→ **Exercise aim**
Among the entries below, one line contains "blue circle: (94, 27) -> (101, 40), moved" and another contains "cyan triangle: (43, 48) -> (60, 62), moved". Transcribe those two lines and every line between them, exactly.

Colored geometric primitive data
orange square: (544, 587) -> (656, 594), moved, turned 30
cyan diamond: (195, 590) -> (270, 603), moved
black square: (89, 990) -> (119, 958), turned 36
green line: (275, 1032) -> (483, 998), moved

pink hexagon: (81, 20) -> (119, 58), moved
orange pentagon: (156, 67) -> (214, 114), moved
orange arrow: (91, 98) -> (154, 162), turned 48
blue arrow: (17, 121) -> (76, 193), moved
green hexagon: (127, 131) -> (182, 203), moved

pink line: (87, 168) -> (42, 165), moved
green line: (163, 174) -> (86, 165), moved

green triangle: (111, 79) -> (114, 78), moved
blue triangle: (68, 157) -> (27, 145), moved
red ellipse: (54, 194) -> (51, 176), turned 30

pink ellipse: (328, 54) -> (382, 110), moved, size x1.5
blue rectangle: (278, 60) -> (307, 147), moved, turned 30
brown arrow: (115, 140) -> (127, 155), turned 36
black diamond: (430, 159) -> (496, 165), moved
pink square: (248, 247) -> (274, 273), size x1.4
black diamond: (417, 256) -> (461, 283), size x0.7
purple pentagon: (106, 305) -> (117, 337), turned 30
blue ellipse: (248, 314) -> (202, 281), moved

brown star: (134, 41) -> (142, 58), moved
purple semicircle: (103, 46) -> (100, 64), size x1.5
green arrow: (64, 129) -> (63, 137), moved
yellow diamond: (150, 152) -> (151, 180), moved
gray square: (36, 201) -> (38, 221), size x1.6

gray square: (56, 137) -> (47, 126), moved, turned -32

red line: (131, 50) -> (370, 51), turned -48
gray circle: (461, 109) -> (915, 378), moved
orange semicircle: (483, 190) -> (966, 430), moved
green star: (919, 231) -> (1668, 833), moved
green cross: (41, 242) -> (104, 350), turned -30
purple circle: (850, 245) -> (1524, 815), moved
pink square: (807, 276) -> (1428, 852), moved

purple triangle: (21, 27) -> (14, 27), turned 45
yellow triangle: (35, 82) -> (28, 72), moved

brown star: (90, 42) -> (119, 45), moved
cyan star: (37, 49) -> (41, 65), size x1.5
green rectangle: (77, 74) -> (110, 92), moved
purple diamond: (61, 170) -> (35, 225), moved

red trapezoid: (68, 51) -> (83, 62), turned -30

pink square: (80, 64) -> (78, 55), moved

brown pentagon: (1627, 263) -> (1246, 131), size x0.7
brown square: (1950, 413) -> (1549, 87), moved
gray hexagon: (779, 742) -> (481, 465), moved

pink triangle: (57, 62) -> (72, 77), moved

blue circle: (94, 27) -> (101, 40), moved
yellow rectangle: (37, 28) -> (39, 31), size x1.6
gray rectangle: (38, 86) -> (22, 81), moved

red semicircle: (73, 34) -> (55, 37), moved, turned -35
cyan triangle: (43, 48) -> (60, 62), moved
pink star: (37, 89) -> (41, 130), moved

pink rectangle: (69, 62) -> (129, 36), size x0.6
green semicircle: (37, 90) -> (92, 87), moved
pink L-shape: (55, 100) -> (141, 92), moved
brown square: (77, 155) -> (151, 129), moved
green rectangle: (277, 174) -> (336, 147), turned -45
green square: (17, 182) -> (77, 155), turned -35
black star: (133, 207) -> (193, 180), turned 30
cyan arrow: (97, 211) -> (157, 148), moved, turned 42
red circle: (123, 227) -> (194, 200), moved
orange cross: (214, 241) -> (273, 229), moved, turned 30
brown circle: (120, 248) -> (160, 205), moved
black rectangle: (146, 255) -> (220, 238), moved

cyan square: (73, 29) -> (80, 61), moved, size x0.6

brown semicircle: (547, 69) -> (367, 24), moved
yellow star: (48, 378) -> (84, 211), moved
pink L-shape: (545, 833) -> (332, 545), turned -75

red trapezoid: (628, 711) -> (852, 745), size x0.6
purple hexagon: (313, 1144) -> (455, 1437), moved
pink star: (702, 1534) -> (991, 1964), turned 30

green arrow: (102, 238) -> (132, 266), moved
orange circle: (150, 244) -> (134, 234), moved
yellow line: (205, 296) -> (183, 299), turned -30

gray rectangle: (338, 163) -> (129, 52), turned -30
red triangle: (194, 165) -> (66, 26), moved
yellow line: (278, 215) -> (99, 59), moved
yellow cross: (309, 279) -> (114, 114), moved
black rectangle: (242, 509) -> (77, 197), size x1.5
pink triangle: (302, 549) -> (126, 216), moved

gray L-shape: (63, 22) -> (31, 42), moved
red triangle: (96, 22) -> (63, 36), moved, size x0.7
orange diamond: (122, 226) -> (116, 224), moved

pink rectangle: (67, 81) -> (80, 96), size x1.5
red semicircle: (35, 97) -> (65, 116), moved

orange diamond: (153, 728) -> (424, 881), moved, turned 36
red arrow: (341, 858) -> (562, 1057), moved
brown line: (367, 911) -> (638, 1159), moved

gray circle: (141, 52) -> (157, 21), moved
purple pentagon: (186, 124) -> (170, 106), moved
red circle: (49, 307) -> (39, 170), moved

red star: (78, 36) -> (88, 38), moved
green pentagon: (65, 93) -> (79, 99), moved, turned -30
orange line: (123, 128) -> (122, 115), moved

→ **Response to the exercise**
blue circle: (94, 27) -> (101, 40), moved
yellow rectangle: (37, 28) -> (39, 31), size x1.6
gray rectangle: (38, 86) -> (22, 81), moved

red semicircle: (73, 34) -> (55, 37), moved, turned -35
cyan triangle: (43, 48) -> (60, 62), moved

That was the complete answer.